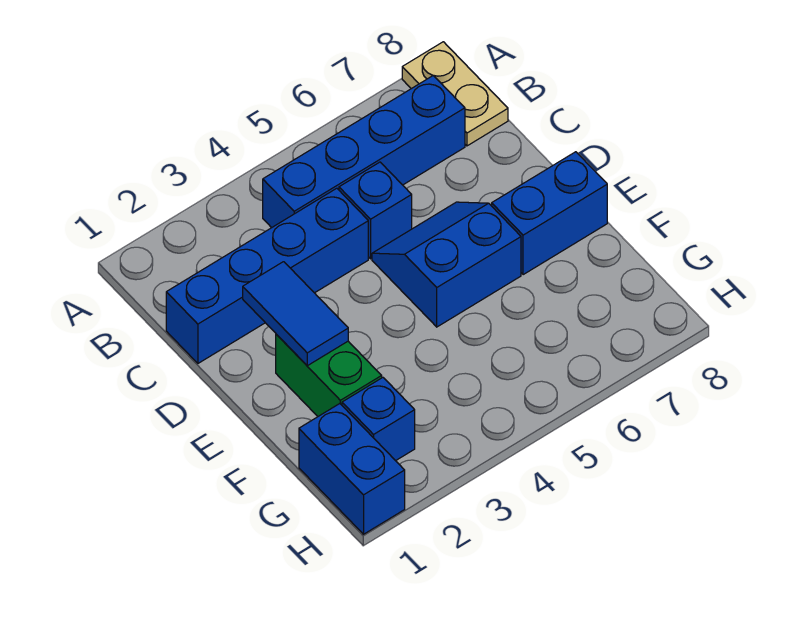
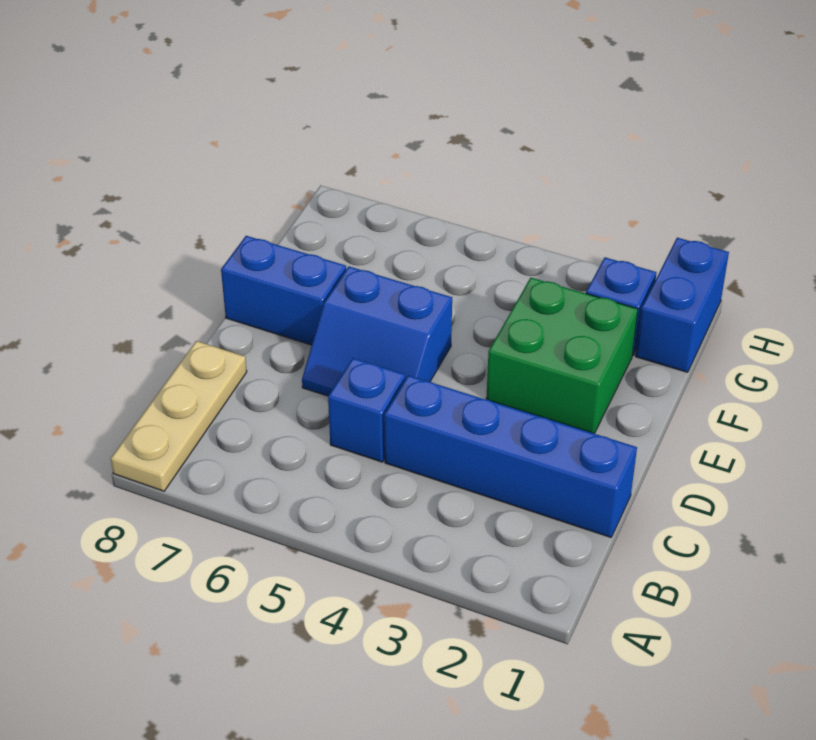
tan plate A8:B8 level 1 -> tan plate A8:C8 level 1
blue brick B4:B7 level 1 -> none
blue tile D2:E2 level 2 -> none
green brick E2:F2 level 1 -> green brick E2:F3 level 1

——

### How to complete this task
An exact repeat of all the data is required, pictures excluded.

### Output for this task
tan plate A8:B8 level 1 -> tan plate A8:C8 level 1
blue brick B4:B7 level 1 -> none
blue tile D2:E2 level 2 -> none
green brick E2:F2 level 1 -> green brick E2:F3 level 1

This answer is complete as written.